[Task prompt]
If a line in the records below holds the word "white", copy it.

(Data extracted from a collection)
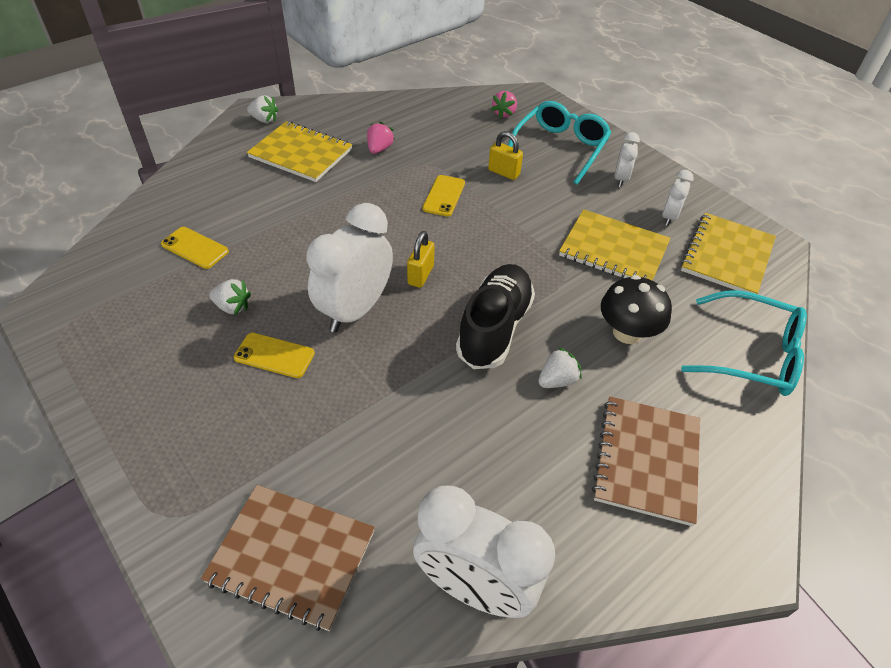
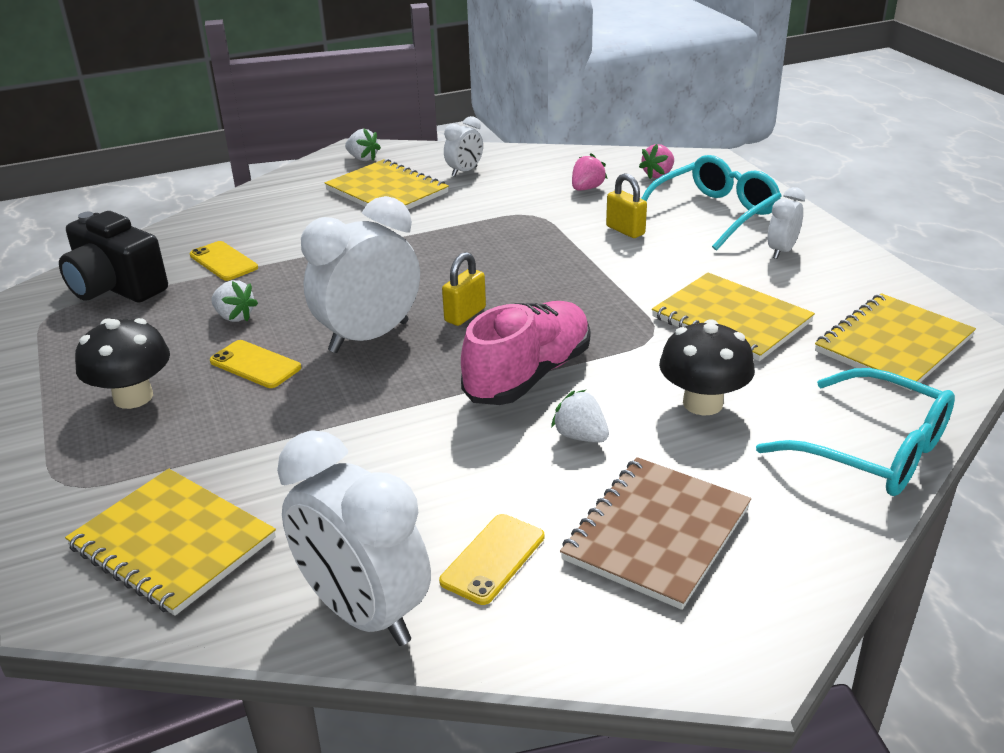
camera: 20 degrees right, 15 degrees down
brown notebook [201,485,375,631] -> yellow notebook [65,469,276,616]
pink strawberry [367,121,395,154] -> pink strawberry moved to [572,153,608,191]
yellow phone [423,175,465,216] -> yellow phone moved to [439,514,544,605]
black shoe [456,264,535,369] -> pink shoe [461,301,591,405]
white strawberry [538,347,582,388] -> white strawberry turned 120 degrees counterclockwise [551,390,609,442]
white clock [662,170,694,226] -> white clock moved to [444,116,483,177]
none -> black camera [59,211,168,302]
none -> black mushroom [75,318,170,409]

[Response to this task]
white strawberry [538,347,582,388] -> white strawberry turned 120 degrees counterclockwise [551,390,609,442]
white clock [662,170,694,226] -> white clock moved to [444,116,483,177]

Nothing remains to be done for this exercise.